> Exercise
Omit the pictures, and output the rest of the entries exactly as written.

> Before-and-after object lists

= = = = =

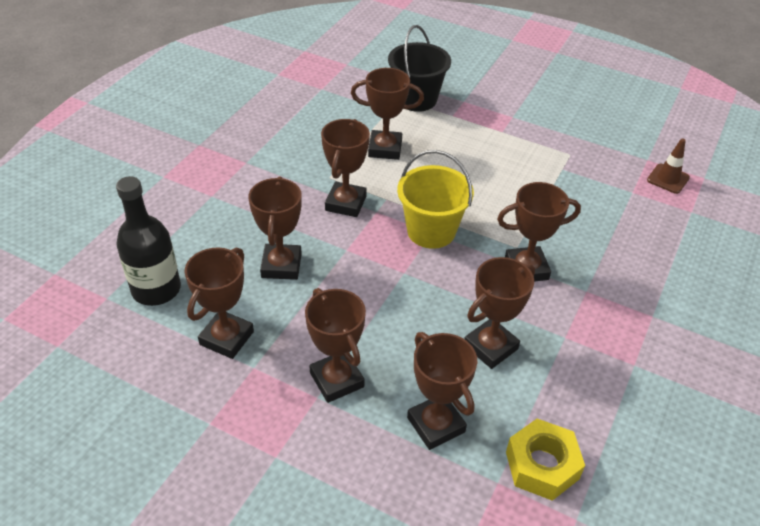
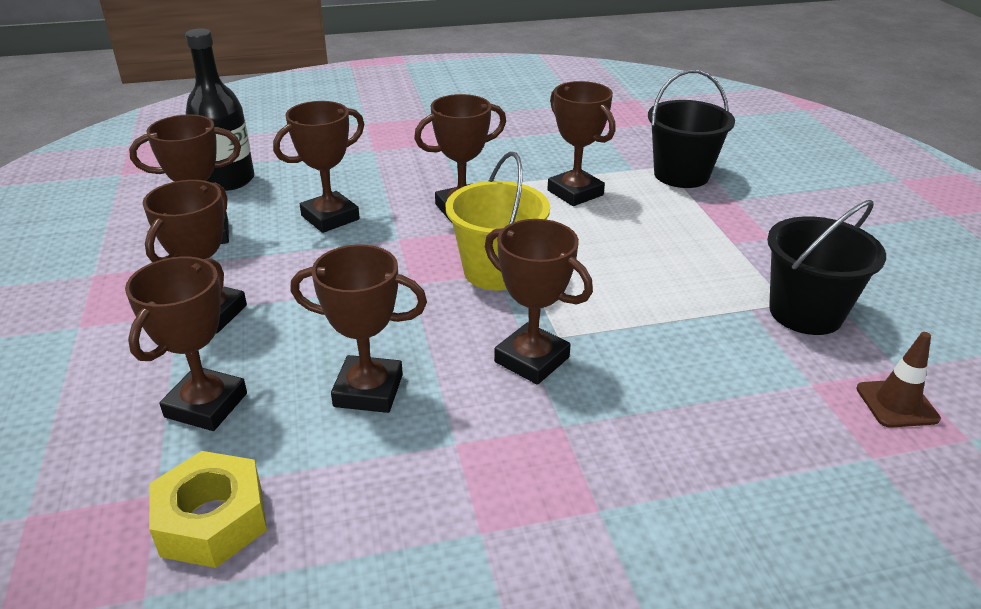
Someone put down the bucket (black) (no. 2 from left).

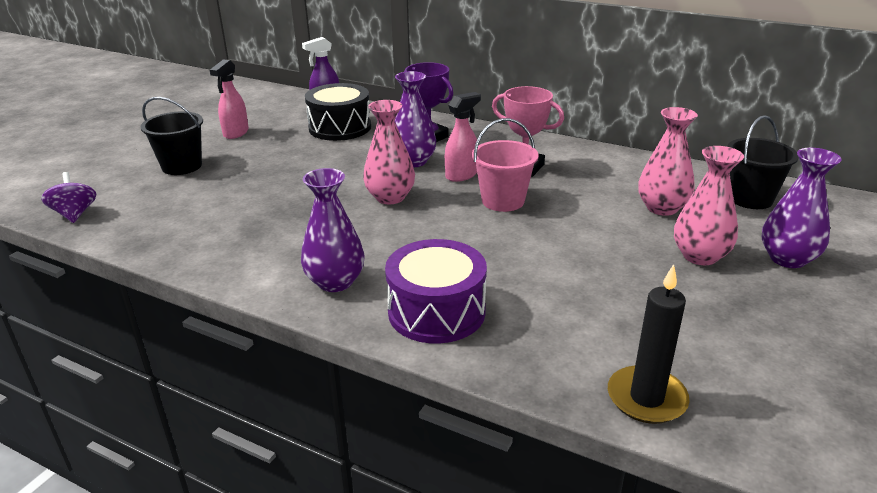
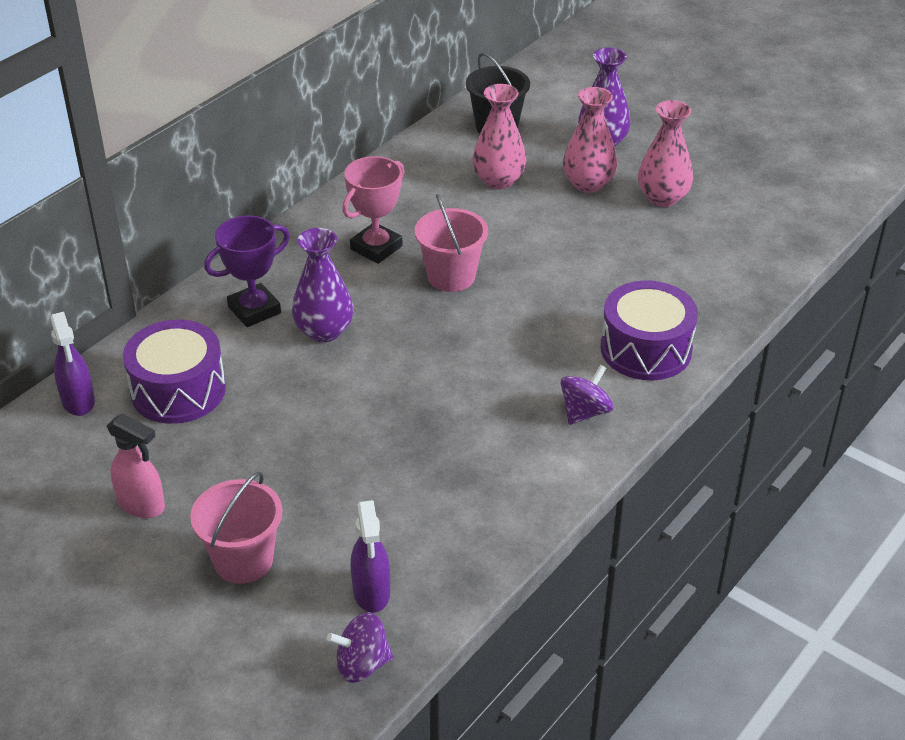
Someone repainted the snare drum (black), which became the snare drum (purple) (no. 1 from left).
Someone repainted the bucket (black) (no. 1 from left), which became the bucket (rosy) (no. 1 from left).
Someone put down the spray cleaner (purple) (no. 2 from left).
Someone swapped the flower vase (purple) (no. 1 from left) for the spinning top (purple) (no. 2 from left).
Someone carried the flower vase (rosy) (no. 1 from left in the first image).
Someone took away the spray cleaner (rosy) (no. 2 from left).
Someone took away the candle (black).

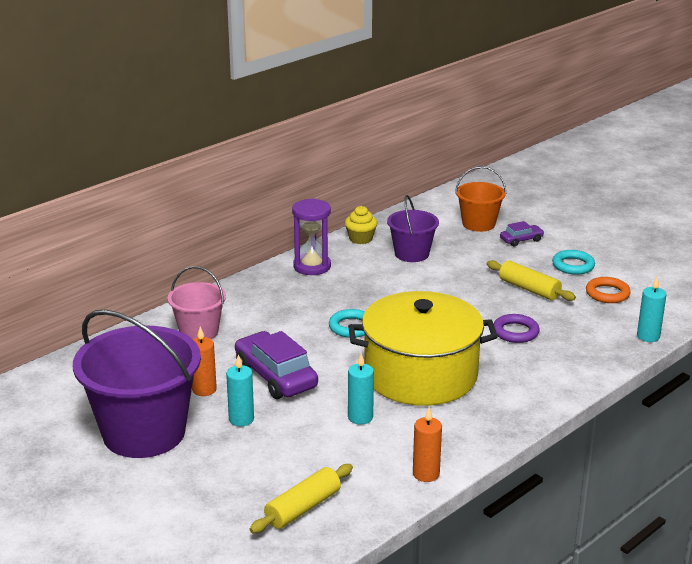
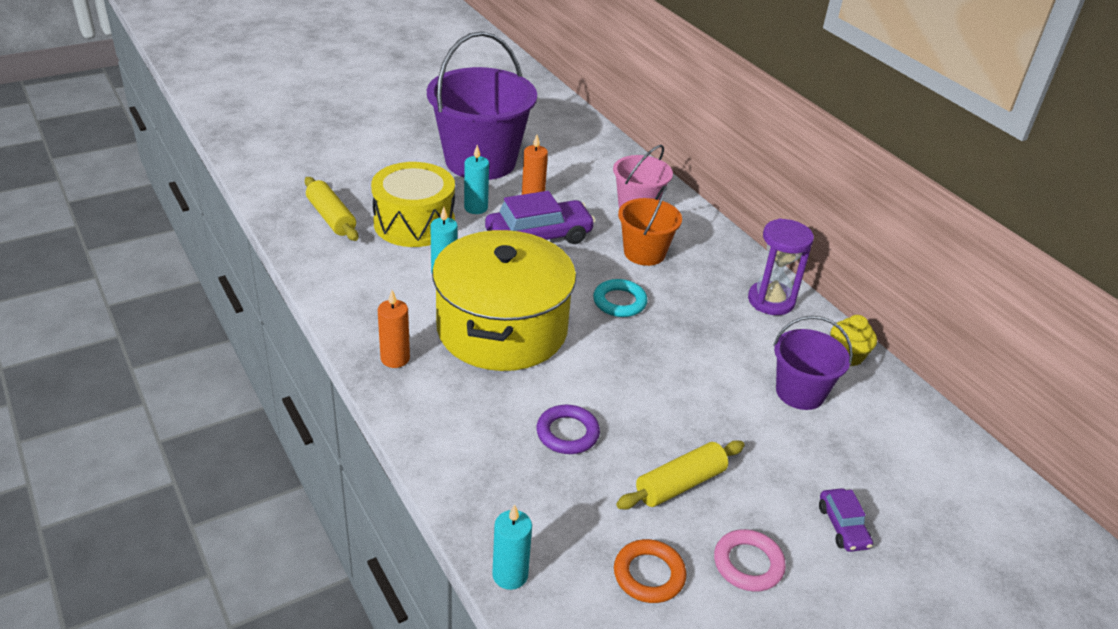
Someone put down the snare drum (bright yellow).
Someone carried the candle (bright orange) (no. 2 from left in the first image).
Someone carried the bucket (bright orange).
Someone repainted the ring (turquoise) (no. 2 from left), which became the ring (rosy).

= = = = =

> Result
Someone put down the bucket (black) (no. 2 from left).

Someone repainted the snare drum (black), which became the snare drum (purple) (no. 1 from left).
Someone repainted the bucket (black) (no. 1 from left), which became the bucket (rosy) (no. 1 from left).
Someone put down the spray cleaner (purple) (no. 2 from left).
Someone swapped the flower vase (purple) (no. 1 from left) for the spinning top (purple) (no. 2 from left).
Someone carried the flower vase (rosy) (no. 1 from left in the first image).
Someone took away the spray cleaner (rosy) (no. 2 from left).
Someone took away the candle (black).

Someone put down the snare drum (bright yellow).
Someone carried the candle (bright orange) (no. 2 from left in the first image).
Someone carried the bucket (bright orange).
Someone repainted the ring (turquoise) (no. 2 from left), which became the ring (rosy).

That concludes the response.